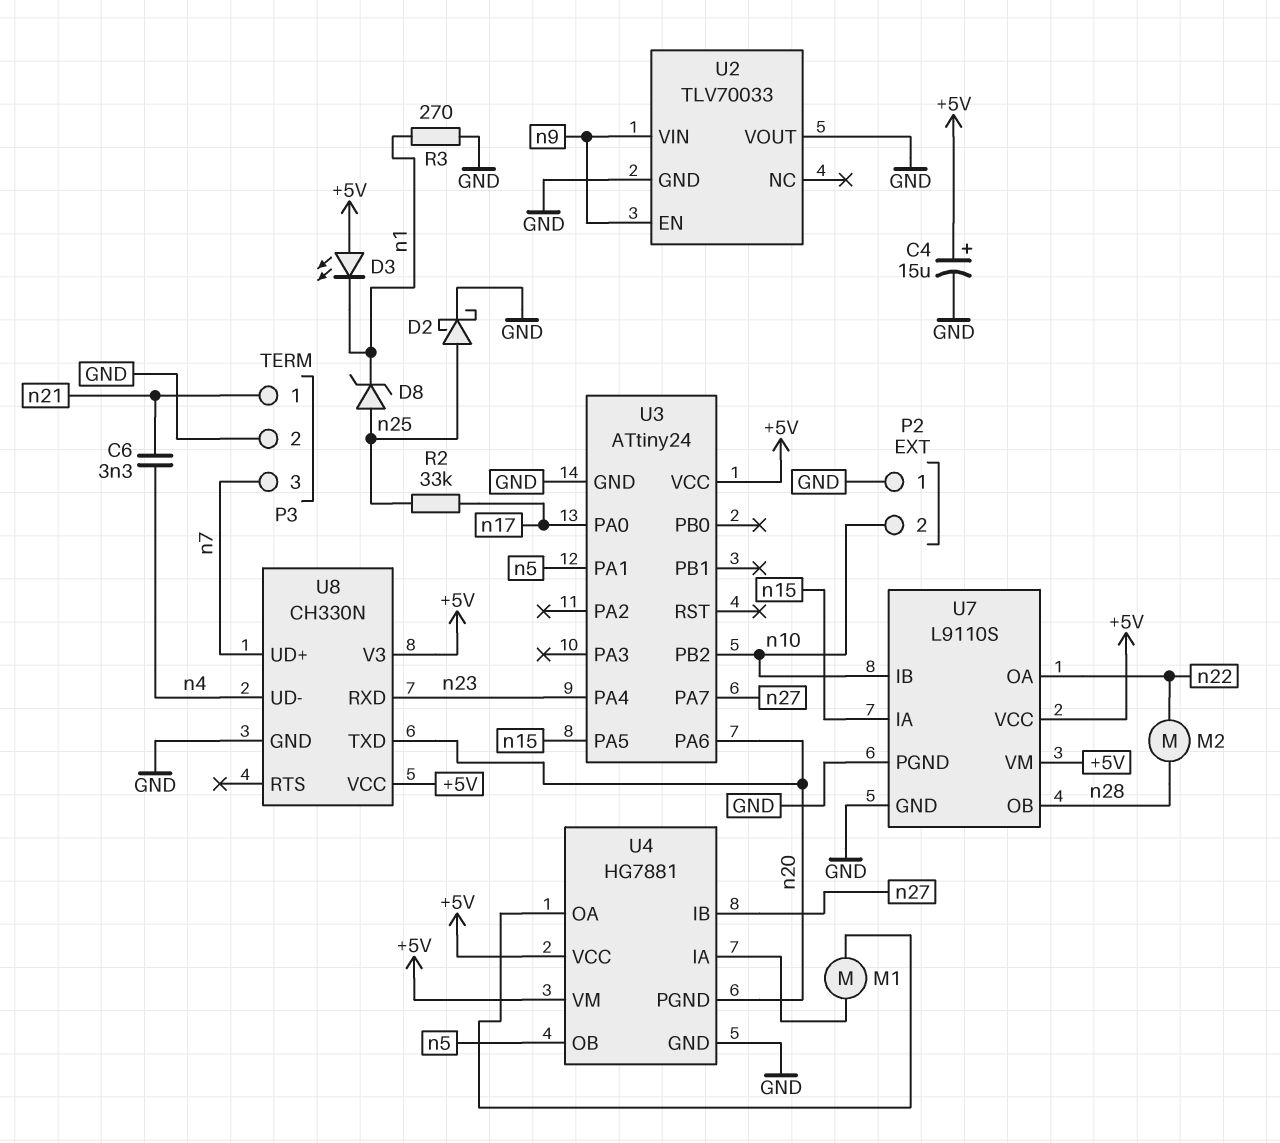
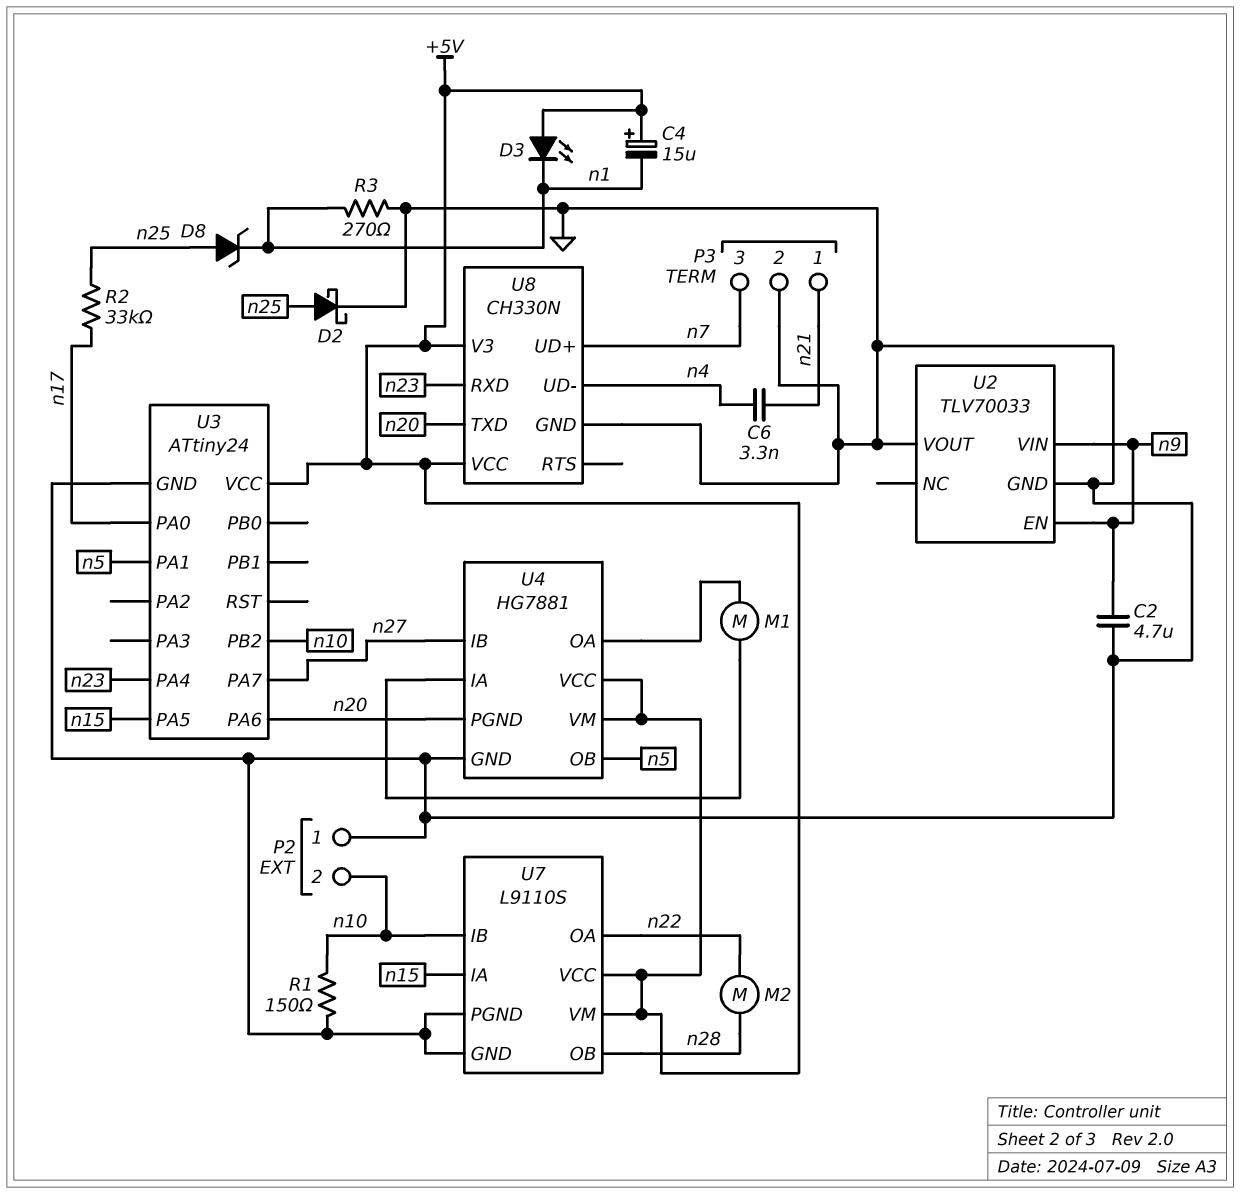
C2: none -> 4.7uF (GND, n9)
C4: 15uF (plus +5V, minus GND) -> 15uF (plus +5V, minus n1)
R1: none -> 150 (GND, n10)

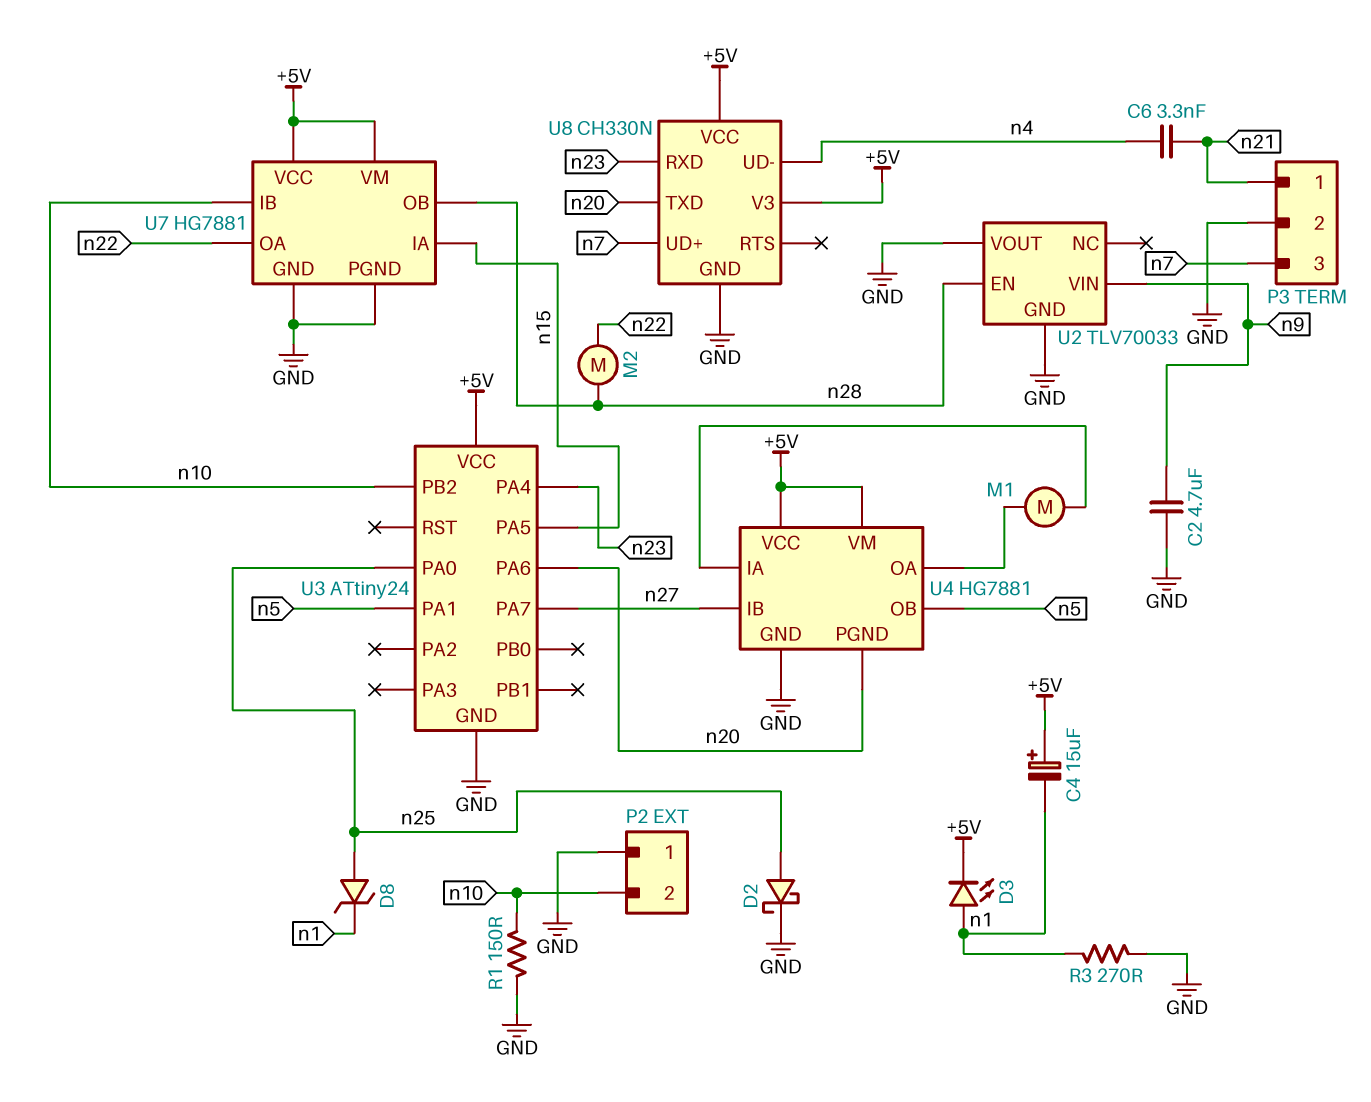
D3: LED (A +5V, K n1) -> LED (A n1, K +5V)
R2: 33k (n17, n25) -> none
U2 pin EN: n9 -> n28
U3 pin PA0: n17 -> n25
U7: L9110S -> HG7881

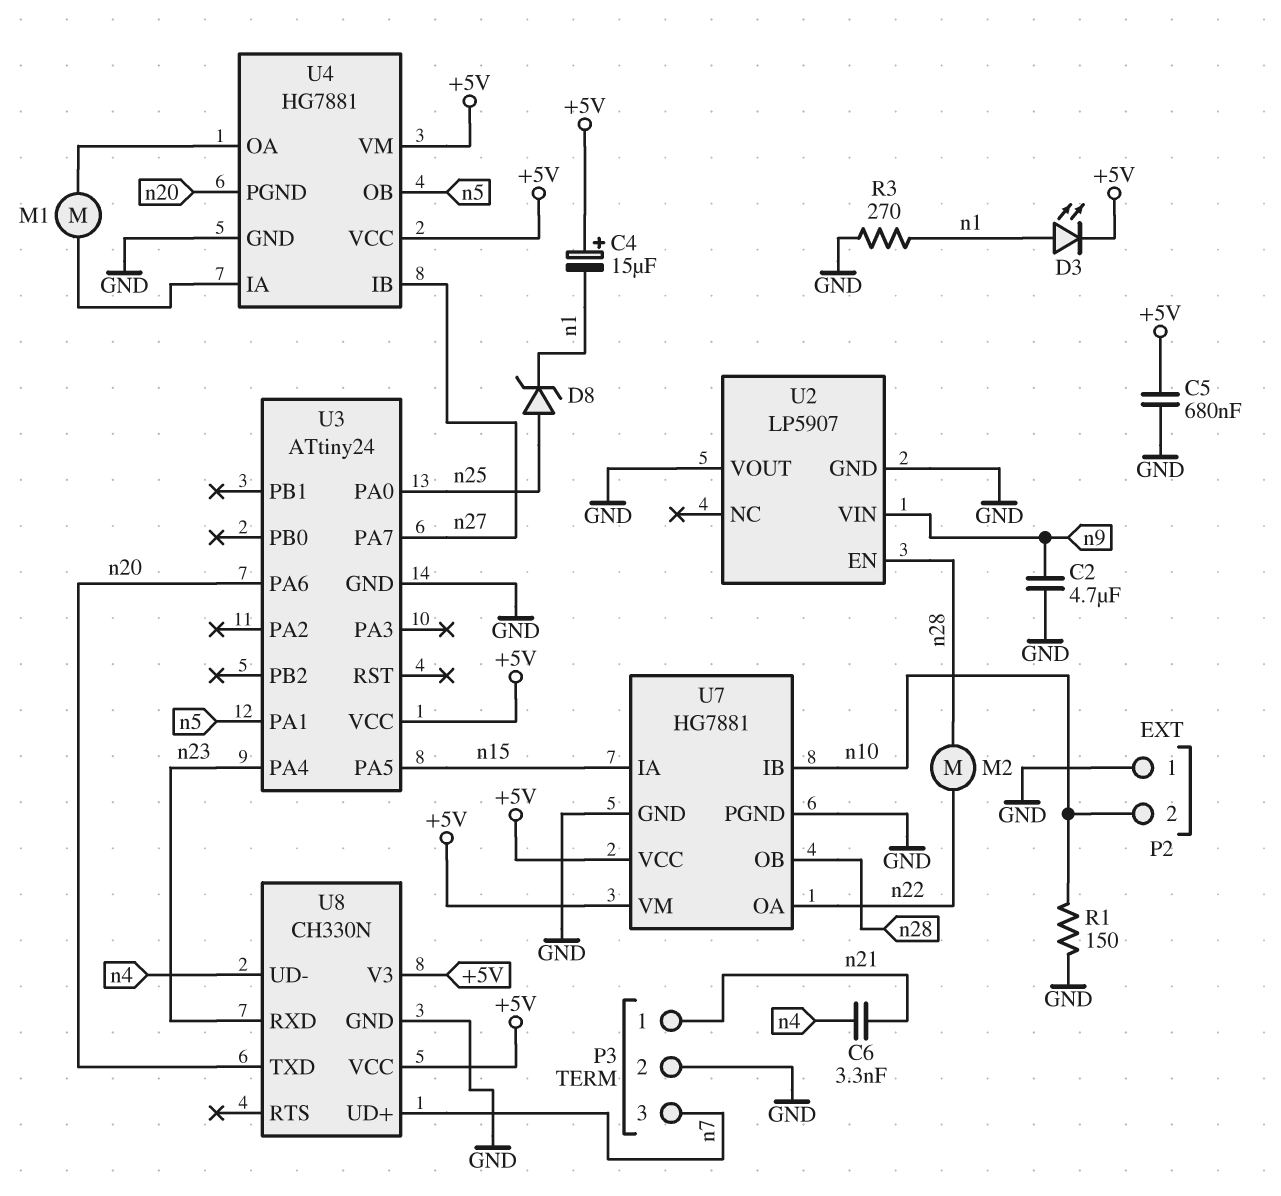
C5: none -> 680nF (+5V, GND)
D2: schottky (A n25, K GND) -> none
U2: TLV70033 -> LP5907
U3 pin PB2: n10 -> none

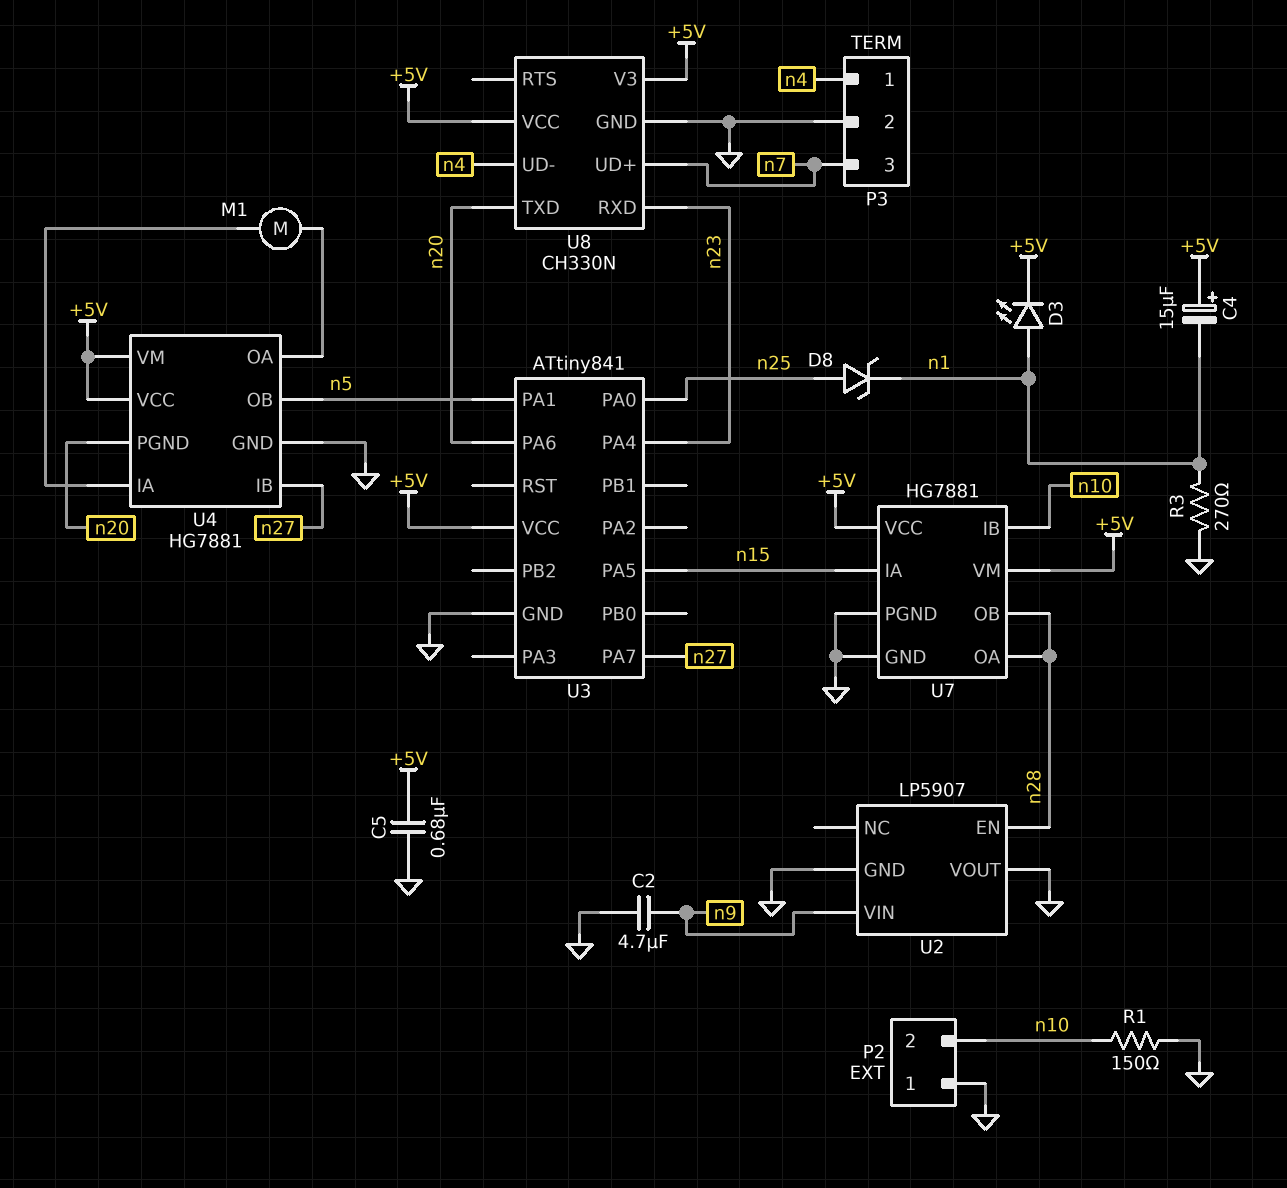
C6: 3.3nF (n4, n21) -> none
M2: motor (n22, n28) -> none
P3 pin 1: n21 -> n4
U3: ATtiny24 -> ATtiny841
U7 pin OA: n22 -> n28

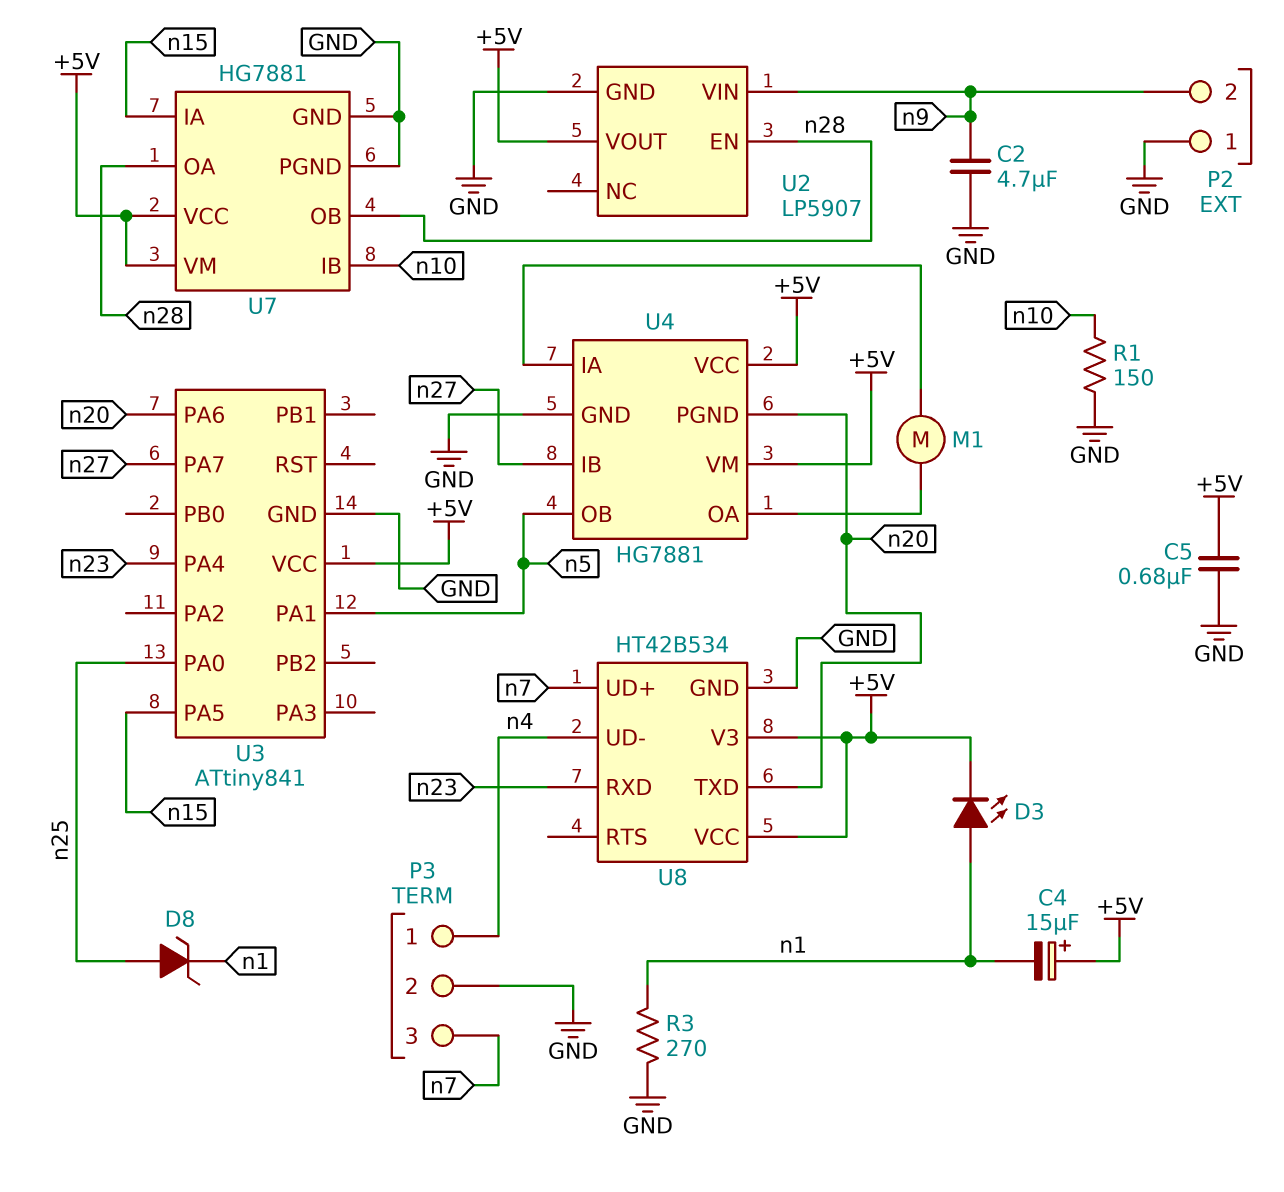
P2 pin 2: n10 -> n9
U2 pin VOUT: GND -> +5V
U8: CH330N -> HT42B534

• • •

Problem statement → Transcribe all the lines above exactly, apart from the pictures.

Solution for this task →
C2: none -> 4.7uF (GND, n9)
C4: 15uF (plus +5V, minus GND) -> 15uF (plus +5V, minus n1)
R1: none -> 150 (GND, n10)

D3: LED (A +5V, K n1) -> LED (A n1, K +5V)
R2: 33k (n17, n25) -> none
U2 pin EN: n9 -> n28
U3 pin PA0: n17 -> n25
U7: L9110S -> HG7881

C5: none -> 680nF (+5V, GND)
D2: schottky (A n25, K GND) -> none
U2: TLV70033 -> LP5907
U3 pin PB2: n10 -> none

C6: 3.3nF (n4, n21) -> none
M2: motor (n22, n28) -> none
P3 pin 1: n21 -> n4
U3: ATtiny24 -> ATtiny841
U7 pin OA: n22 -> n28

P2 pin 2: n10 -> n9
U2 pin VOUT: GND -> +5V
U8: CH330N -> HT42B534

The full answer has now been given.